## TASK GOAL
Where does "TRIG" occur in the listing? Copy every line that holds it.

## RECORDS PROVIDED
______________________________

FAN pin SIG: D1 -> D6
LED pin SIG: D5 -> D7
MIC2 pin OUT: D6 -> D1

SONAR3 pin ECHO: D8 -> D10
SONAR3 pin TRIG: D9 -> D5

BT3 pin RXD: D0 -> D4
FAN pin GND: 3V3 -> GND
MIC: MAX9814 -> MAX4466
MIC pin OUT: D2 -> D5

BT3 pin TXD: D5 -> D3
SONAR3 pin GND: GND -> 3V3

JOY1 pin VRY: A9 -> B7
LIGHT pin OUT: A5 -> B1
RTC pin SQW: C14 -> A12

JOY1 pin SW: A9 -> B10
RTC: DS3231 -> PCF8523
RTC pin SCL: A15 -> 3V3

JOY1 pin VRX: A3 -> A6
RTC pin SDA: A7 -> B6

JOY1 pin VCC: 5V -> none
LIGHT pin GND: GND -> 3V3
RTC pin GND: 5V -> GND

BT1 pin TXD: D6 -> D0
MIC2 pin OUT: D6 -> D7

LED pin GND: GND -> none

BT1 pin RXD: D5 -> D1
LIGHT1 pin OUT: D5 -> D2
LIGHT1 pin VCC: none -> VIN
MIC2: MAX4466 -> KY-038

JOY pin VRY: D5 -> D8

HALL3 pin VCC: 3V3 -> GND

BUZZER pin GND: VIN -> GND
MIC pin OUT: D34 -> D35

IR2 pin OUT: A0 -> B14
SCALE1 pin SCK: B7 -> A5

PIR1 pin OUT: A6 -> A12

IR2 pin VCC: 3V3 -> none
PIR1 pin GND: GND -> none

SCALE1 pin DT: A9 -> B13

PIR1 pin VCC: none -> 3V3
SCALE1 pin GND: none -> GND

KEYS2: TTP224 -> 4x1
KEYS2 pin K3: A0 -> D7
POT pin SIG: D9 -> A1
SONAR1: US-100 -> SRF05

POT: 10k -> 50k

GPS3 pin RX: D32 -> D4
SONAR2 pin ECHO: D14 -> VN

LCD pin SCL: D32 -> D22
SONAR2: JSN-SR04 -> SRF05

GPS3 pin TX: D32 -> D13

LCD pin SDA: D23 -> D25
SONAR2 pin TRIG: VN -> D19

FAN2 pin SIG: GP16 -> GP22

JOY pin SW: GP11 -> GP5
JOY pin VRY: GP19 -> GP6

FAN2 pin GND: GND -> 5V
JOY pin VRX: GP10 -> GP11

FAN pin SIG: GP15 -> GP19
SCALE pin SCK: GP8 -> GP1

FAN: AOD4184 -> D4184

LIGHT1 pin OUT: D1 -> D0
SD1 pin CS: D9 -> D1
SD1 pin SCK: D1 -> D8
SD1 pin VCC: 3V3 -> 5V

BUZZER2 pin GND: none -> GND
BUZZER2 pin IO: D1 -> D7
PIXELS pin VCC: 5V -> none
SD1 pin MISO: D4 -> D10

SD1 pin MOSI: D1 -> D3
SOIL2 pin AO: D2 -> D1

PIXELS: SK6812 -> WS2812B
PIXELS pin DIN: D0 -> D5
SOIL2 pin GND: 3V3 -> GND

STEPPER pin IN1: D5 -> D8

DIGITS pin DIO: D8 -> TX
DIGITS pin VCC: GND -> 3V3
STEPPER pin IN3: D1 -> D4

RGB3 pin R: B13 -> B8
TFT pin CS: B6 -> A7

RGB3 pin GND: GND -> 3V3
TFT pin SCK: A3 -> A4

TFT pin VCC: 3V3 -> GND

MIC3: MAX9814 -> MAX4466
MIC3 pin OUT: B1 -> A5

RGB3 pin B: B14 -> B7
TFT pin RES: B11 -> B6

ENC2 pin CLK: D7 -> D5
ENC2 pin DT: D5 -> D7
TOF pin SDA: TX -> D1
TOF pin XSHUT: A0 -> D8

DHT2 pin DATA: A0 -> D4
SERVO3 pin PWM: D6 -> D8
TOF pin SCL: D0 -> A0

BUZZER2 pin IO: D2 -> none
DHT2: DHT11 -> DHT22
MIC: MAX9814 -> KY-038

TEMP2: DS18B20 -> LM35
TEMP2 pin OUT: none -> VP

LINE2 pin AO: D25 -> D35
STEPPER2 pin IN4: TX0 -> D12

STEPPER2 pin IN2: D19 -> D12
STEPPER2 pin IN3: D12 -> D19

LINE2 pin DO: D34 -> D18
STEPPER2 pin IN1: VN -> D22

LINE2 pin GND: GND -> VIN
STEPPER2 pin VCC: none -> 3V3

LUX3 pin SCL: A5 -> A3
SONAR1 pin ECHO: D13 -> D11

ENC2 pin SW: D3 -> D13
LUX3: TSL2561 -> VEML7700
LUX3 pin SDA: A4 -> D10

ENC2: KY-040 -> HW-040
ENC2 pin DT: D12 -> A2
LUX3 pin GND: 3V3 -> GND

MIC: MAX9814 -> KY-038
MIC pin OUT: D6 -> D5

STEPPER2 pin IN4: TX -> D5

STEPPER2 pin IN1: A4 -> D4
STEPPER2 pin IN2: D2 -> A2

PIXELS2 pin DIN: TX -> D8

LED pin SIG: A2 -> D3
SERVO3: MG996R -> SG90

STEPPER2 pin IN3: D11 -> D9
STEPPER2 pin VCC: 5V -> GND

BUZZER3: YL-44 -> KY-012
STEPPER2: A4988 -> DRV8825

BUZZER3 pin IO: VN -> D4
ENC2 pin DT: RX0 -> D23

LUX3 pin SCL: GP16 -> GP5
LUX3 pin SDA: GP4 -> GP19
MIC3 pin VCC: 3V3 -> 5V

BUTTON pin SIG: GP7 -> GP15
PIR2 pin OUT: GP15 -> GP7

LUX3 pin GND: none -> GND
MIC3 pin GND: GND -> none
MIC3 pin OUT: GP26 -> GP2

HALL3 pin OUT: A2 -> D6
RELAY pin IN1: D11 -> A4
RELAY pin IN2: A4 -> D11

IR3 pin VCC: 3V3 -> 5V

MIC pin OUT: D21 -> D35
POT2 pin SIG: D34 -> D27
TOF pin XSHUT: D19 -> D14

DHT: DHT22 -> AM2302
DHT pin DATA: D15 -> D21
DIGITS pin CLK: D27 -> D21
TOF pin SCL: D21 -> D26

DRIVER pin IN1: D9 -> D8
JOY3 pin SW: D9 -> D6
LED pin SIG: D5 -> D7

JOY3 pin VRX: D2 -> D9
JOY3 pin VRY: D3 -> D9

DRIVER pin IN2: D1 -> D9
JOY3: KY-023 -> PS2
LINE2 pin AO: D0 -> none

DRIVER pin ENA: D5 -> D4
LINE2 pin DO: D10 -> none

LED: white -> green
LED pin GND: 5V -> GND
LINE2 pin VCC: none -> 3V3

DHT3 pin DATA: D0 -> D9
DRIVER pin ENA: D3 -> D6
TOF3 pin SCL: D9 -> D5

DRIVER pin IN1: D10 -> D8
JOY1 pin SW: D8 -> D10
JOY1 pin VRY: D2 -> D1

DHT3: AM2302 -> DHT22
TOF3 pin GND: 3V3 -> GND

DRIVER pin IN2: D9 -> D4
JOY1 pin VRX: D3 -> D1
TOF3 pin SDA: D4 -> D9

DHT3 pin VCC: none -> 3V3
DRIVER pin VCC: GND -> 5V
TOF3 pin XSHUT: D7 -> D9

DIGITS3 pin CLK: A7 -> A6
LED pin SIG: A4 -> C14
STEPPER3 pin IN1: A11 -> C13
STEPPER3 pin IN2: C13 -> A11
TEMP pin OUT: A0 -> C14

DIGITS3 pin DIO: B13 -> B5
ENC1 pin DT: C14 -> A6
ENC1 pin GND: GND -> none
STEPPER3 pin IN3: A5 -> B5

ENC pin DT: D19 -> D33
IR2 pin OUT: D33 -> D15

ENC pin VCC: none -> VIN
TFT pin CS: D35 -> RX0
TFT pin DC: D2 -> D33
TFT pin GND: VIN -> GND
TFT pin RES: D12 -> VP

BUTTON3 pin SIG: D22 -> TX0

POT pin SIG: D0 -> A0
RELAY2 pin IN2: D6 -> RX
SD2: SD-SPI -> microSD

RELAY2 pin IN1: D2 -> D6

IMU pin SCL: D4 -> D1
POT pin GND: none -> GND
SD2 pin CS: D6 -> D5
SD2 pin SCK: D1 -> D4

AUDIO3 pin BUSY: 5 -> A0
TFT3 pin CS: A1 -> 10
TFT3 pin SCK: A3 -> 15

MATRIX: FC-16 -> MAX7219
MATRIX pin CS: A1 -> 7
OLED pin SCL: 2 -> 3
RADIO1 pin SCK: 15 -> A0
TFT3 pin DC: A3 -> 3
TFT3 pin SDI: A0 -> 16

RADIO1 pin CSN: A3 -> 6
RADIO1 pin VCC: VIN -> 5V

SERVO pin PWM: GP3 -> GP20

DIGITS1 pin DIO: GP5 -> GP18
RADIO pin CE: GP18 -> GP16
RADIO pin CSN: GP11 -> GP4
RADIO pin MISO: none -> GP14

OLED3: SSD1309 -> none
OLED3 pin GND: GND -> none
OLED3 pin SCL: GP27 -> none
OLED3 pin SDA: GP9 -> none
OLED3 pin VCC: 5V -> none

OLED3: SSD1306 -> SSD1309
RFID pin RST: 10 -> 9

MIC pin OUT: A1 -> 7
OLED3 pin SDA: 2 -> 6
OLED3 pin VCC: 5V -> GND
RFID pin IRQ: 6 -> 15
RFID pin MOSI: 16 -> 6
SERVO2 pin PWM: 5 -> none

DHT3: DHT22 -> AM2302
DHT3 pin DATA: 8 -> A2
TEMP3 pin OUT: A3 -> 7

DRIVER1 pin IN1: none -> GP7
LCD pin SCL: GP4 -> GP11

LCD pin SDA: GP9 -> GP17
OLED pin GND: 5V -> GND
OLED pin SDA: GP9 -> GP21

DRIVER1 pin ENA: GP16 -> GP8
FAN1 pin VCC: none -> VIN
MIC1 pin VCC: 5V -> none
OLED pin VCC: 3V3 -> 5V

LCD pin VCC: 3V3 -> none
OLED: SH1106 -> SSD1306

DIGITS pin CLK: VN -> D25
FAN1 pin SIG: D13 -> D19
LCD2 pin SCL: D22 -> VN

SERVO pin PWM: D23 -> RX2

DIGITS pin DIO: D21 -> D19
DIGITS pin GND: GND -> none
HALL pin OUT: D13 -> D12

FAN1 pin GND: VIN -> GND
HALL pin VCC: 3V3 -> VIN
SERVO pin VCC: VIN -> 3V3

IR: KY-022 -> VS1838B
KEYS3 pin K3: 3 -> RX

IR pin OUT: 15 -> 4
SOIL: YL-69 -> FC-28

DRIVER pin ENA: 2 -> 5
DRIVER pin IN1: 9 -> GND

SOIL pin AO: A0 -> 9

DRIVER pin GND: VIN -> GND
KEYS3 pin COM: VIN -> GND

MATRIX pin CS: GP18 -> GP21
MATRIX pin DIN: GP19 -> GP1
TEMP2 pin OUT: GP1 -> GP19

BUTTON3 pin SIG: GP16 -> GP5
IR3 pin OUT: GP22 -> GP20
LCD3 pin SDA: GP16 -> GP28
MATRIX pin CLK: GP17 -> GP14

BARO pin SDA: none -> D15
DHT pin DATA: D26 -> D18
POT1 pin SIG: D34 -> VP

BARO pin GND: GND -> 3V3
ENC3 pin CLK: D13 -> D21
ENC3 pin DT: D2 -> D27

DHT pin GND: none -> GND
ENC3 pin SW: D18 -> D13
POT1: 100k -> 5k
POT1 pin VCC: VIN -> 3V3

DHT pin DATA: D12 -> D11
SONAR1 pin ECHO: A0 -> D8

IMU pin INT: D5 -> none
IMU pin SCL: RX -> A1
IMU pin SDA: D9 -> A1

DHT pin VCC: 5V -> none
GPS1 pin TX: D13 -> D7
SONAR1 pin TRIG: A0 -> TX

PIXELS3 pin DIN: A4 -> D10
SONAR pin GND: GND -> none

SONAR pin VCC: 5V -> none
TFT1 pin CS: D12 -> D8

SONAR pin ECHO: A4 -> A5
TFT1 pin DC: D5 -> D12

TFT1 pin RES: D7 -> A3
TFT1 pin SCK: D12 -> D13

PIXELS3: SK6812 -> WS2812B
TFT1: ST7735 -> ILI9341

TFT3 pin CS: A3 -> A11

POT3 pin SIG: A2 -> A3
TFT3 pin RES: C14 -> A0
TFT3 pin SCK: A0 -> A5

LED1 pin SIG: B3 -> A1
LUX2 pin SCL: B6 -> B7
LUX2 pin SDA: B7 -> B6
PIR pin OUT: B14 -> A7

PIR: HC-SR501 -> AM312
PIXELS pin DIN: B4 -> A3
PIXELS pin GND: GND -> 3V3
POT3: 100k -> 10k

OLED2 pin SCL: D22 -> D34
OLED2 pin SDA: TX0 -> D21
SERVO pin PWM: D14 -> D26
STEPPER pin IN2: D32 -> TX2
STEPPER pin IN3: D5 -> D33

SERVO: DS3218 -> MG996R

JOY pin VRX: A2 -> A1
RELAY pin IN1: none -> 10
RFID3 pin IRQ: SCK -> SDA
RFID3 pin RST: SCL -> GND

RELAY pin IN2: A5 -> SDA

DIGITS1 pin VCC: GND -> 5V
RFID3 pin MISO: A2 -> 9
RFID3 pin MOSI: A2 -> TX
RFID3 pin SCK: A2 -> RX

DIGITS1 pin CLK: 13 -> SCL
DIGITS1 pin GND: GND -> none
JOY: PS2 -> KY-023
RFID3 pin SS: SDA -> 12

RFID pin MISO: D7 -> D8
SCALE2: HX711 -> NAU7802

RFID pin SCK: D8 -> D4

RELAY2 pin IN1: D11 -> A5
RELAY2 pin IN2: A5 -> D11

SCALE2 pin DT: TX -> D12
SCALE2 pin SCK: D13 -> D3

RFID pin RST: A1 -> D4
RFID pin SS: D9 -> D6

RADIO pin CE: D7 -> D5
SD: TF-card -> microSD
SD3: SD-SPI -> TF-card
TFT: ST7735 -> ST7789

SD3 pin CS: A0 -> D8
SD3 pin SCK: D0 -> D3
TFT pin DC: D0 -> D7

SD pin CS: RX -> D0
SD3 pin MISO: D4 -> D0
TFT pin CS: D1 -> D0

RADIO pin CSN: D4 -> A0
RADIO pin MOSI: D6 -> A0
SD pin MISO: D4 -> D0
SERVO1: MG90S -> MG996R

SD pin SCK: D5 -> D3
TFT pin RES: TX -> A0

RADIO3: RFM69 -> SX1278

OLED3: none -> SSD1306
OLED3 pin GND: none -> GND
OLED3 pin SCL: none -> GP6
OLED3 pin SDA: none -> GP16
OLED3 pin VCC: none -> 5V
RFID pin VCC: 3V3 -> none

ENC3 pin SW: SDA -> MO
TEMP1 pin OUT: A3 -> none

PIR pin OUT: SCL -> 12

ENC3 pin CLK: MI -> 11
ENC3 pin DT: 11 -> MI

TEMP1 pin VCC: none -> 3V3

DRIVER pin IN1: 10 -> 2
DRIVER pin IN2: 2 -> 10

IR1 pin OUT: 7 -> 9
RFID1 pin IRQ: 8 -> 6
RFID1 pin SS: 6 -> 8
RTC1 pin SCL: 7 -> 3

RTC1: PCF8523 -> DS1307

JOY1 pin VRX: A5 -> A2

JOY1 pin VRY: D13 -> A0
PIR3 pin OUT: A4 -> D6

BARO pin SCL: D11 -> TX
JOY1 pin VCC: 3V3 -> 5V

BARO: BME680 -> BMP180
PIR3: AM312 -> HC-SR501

______________________________

## RESPONSE FOR THIS EXERCISE
SONAR3 pin TRIG: D9 -> D5
SONAR2 pin TRIG: VN -> D19
SONAR1 pin TRIG: A0 -> TX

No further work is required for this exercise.